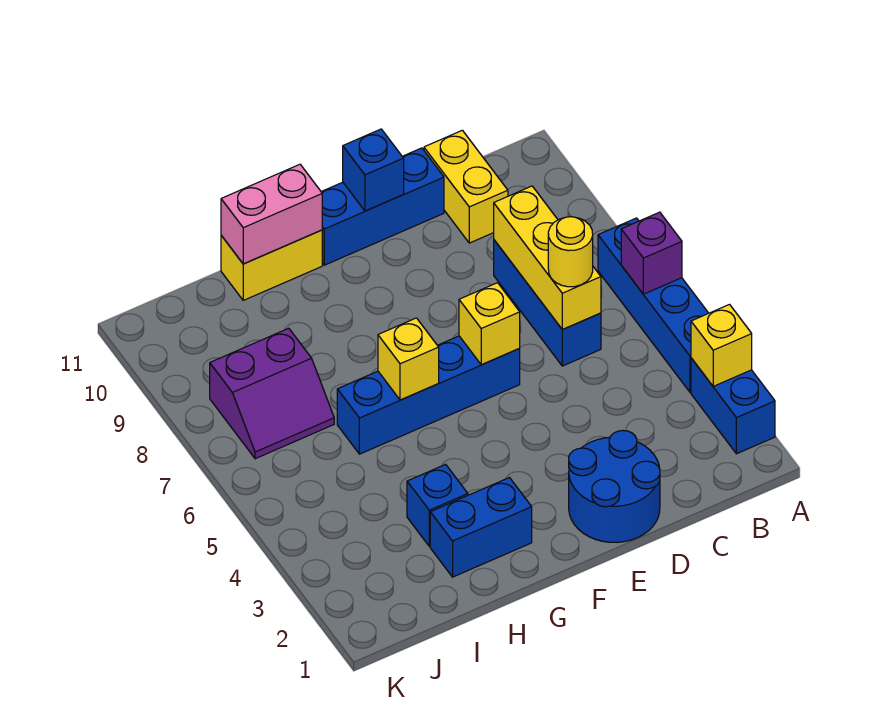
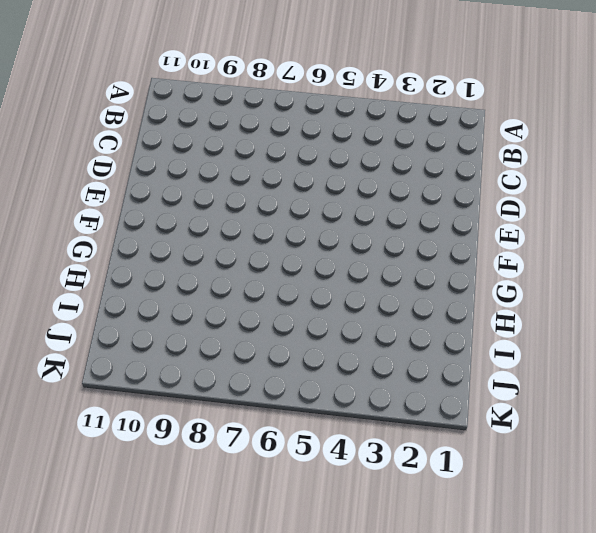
none -> blue brick A2:A3 level 1
none -> blue brick A4:A7 level 1
none -> blue brick C6:C8 level 1

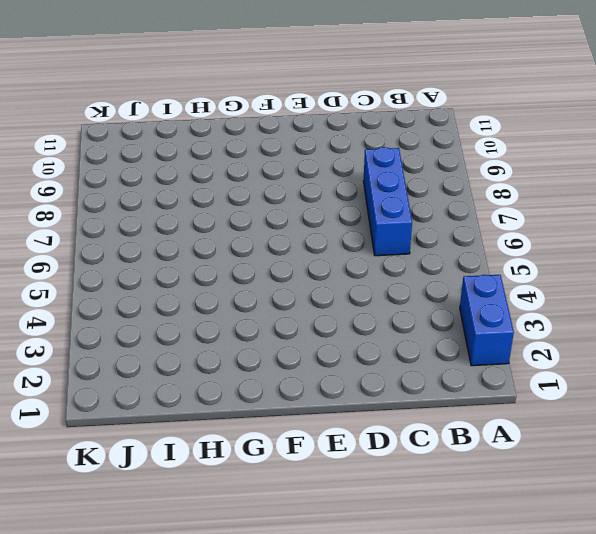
none -> blue brick A4:A7 level 1
none -> yellow brick C10:C11 level 1
none -> blue round brick D1:E2 level 1

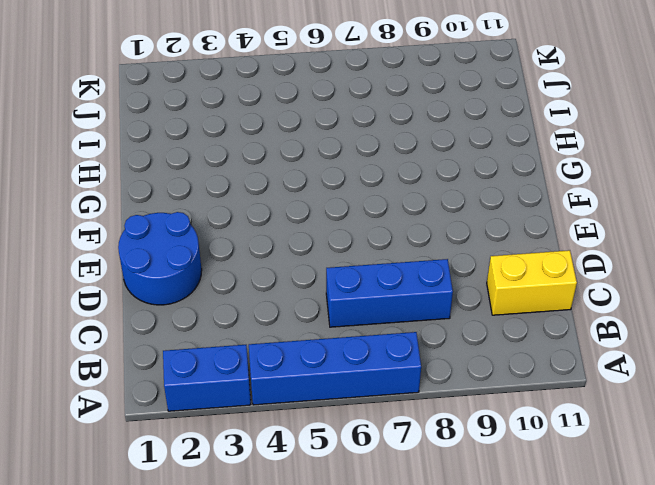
none -> blue brick D11:F11 level 1
none -> blue brick E6:H6 level 1
none -> blue brick G2:H2 level 1

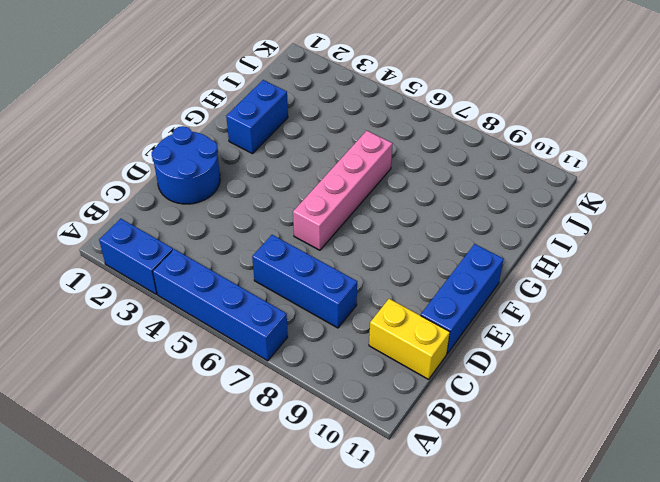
pink brick E6:H6 level 1 -> blue brick E6:H6 level 1
none -> yellow brick G11:H11 level 1
none -> blue brick H3 level 1
none -> purple slope I7:J8 level 1 top 8

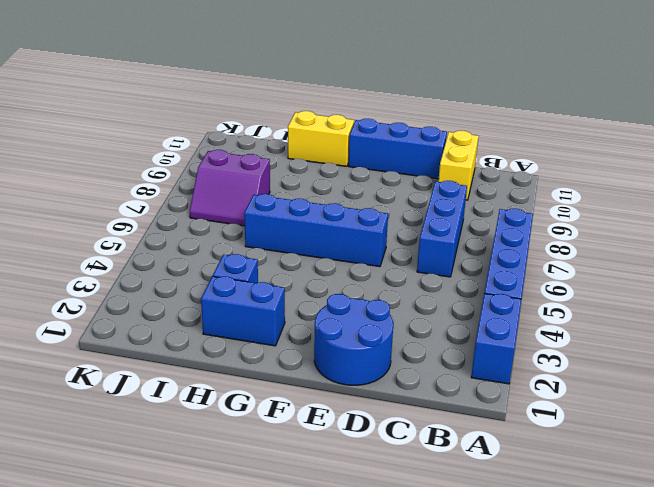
none -> yellow brick A3 level 2
none -> purple brick A6 level 2
none -> yellow brick C6:C8 level 2

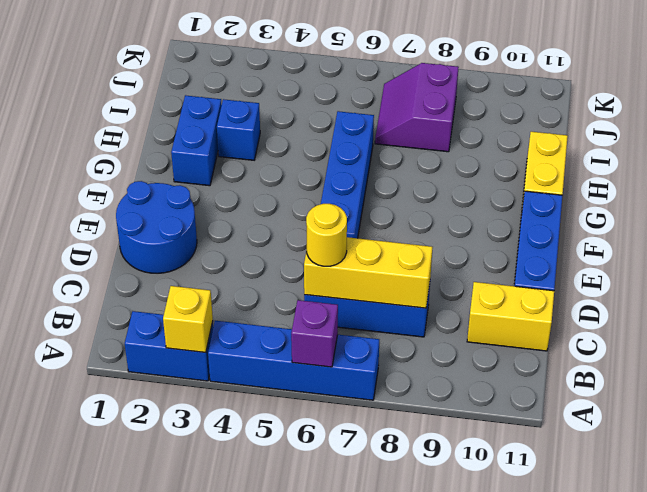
none -> yellow brick E6 level 2
none -> blue brick E11 level 2
none -> yellow brick G6 level 2

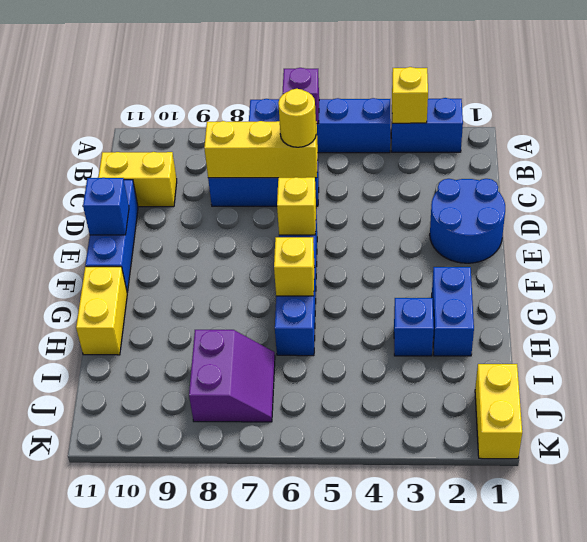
yellow brick J1:K1 level 1 -> none
none -> pink brick G11:H11 level 2

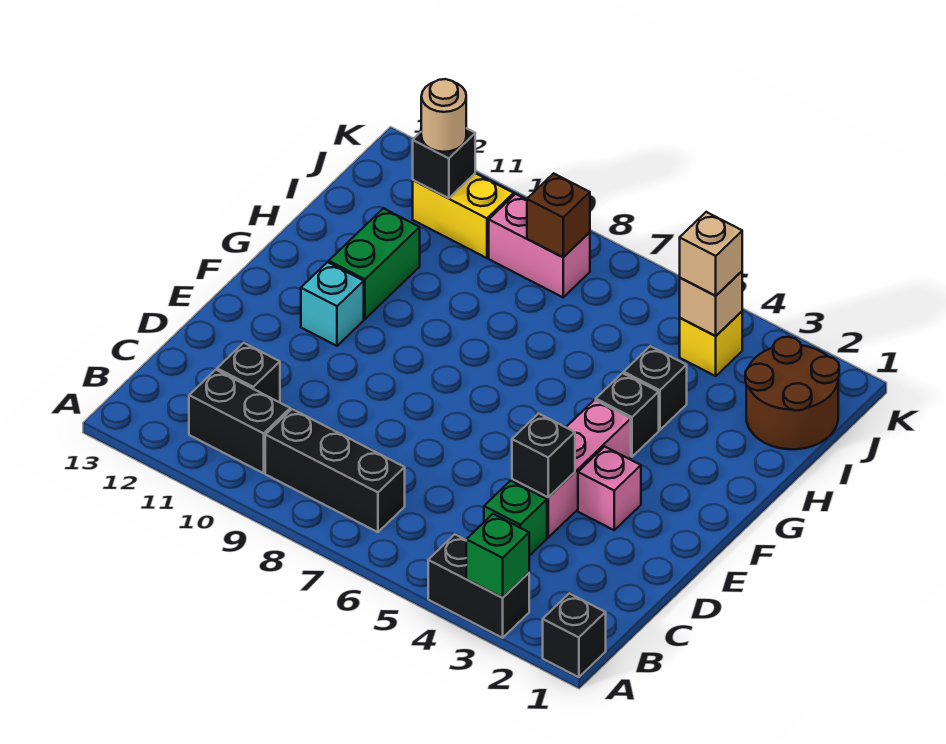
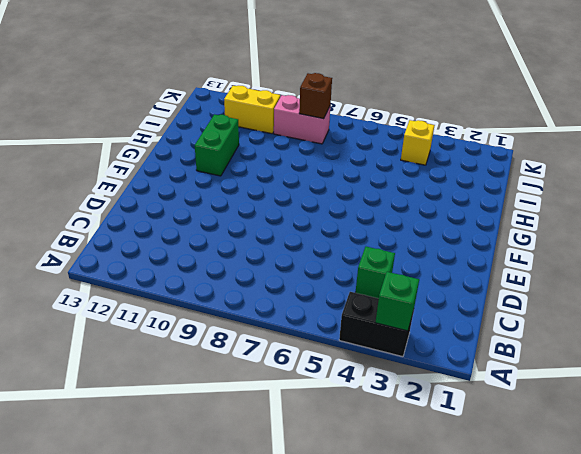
none -> black brick A1 level 1
none -> black brick B7:B9 level 1
none -> black brick B10:B11 level 1

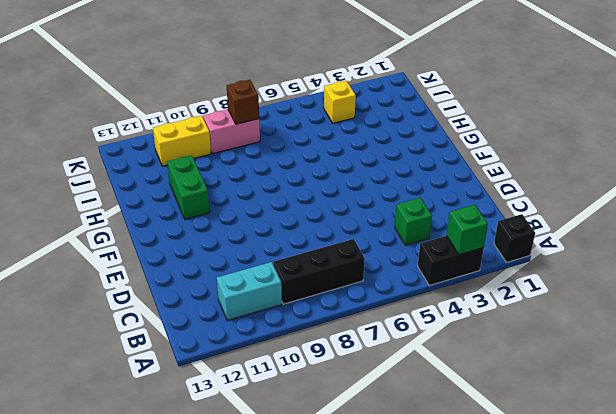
cyan brick B10:B11 level 1 -> black brick B10:B11 level 1
none -> black brick C11 level 1
none -> pink brick D4:F4 level 1
none -> pink brick E3 level 1

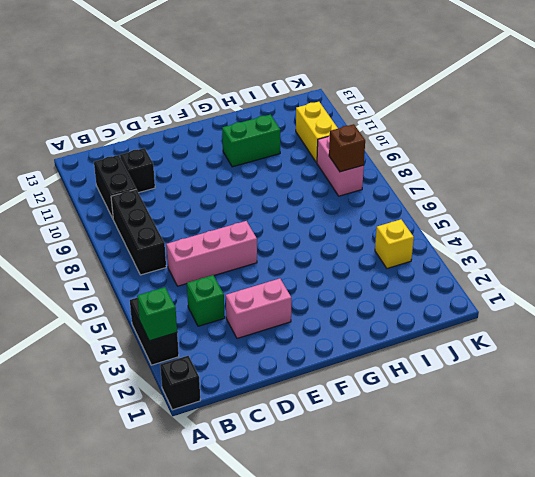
pink brick C6:E6 level 1 -> pink brick D4:F4 level 1
pink brick D3:E3 level 1 -> pink brick E3 level 1
none -> cyan brick F11 level 1
none -> black brick G4 level 1
none -> black brick H4 level 1

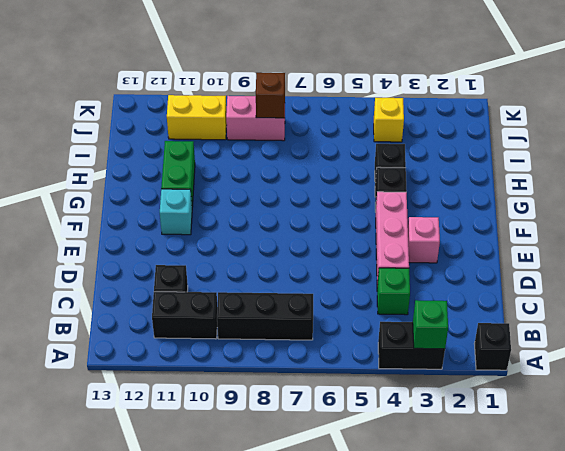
none -> brown round brick I1:J2 level 1
none -> black brick D4 level 2
none -> tan brick J4 level 2

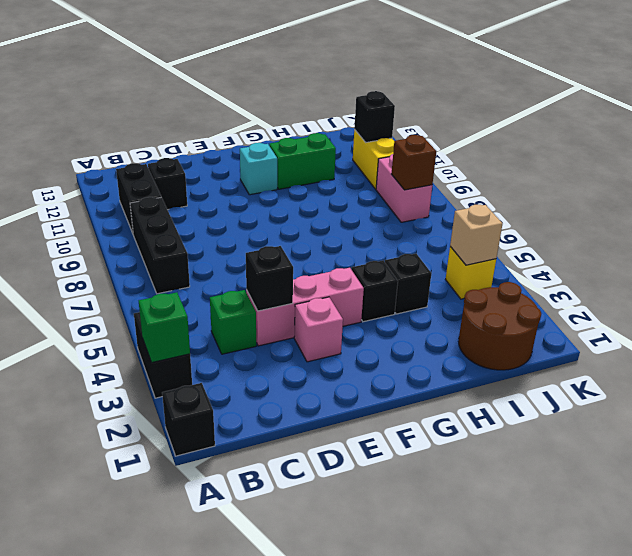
none -> tan brick J4 level 3
none -> tan round brick J11 level 3

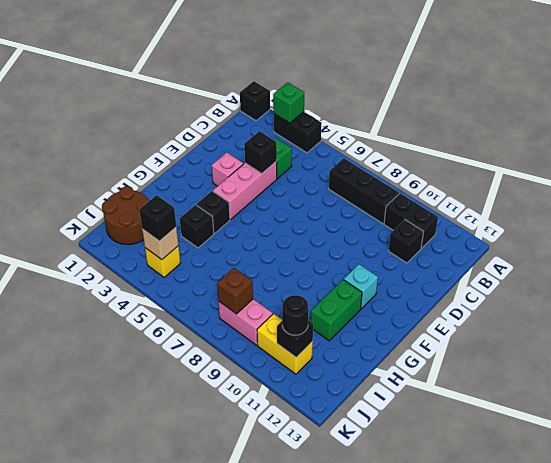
black brick J4 level 3 -> tan brick J4 level 3
black round brick J11 level 3 -> tan round brick J11 level 3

TRY IT: Reproduce each entry precisely, dropping only the pictures.

FINISHED TASK:
none -> blue brick A2:A3 level 1
none -> blue brick A4:A7 level 1
none -> blue brick C6:C8 level 1

none -> blue brick A4:A7 level 1
none -> yellow brick C10:C11 level 1
none -> blue round brick D1:E2 level 1

none -> blue brick D11:F11 level 1
none -> blue brick E6:H6 level 1
none -> blue brick G2:H2 level 1

pink brick E6:H6 level 1 -> blue brick E6:H6 level 1
none -> yellow brick G11:H11 level 1
none -> blue brick H3 level 1
none -> purple slope I7:J8 level 1 top 8

none -> yellow brick A3 level 2
none -> purple brick A6 level 2
none -> yellow brick C6:C8 level 2

none -> yellow brick E6 level 2
none -> blue brick E11 level 2
none -> yellow brick G6 level 2

yellow brick J1:K1 level 1 -> none
none -> pink brick G11:H11 level 2

none -> black brick A1 level 1
none -> black brick B7:B9 level 1
none -> black brick B10:B11 level 1

cyan brick B10:B11 level 1 -> black brick B10:B11 level 1
none -> black brick C11 level 1
none -> pink brick D4:F4 level 1
none -> pink brick E3 level 1

pink brick C6:E6 level 1 -> pink brick D4:F4 level 1
pink brick D3:E3 level 1 -> pink brick E3 level 1
none -> cyan brick F11 level 1
none -> black brick G4 level 1
none -> black brick H4 level 1

none -> brown round brick I1:J2 level 1
none -> black brick D4 level 2
none -> tan brick J4 level 2

none -> tan brick J4 level 3
none -> tan round brick J11 level 3

black brick J4 level 3 -> tan brick J4 level 3
black round brick J11 level 3 -> tan round brick J11 level 3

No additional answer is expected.